What is expected:
Search the data below for the string "BLACK" and copy all lines where it shows up.

Data:
"""
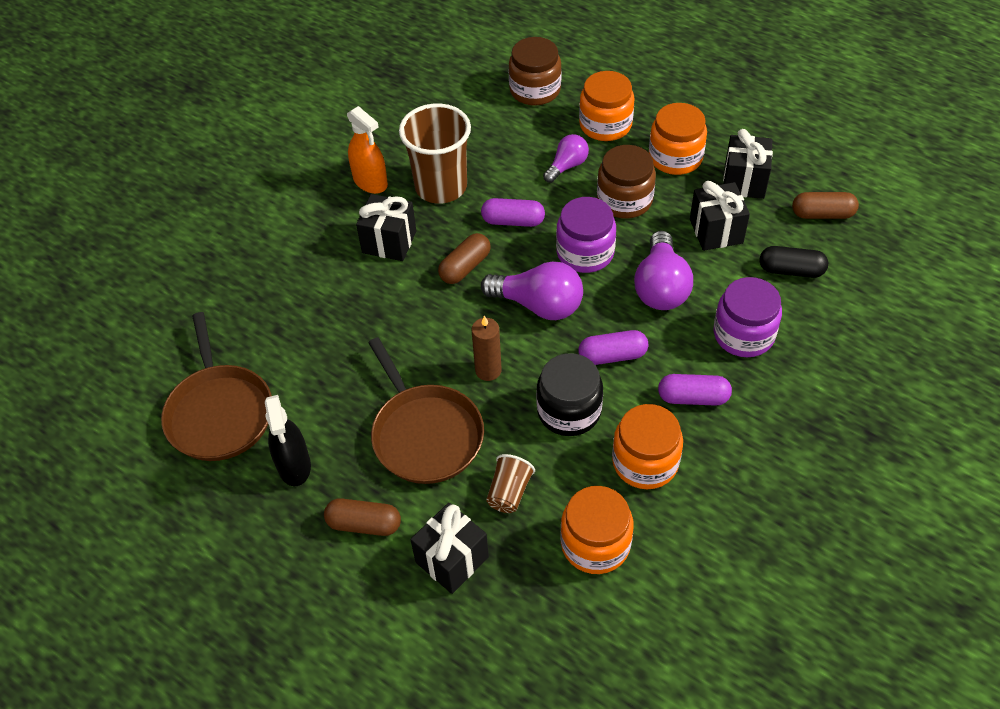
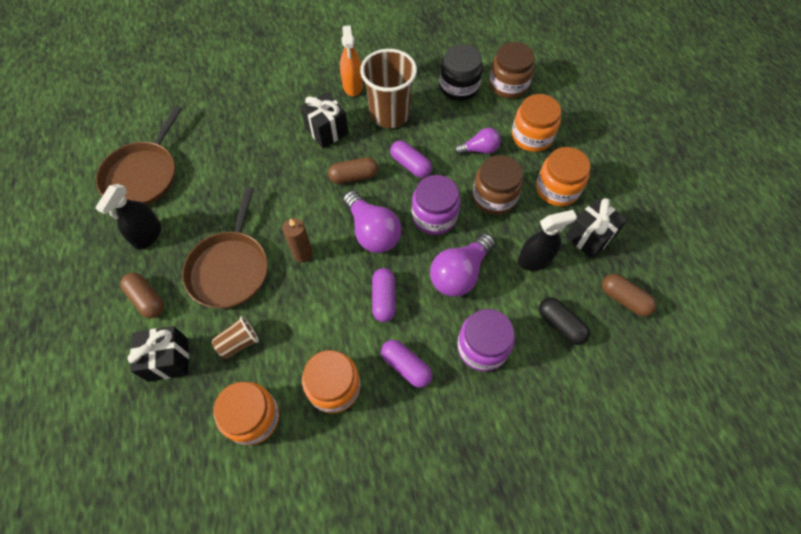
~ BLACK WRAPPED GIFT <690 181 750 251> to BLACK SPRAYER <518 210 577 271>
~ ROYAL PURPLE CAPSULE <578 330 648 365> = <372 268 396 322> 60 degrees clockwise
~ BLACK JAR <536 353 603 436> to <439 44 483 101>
"""
Your solution:
~ BLACK WRAPPED GIFT <690 181 750 251> to BLACK SPRAYER <518 210 577 271>
~ BLACK JAR <536 353 603 436> to <439 44 483 101>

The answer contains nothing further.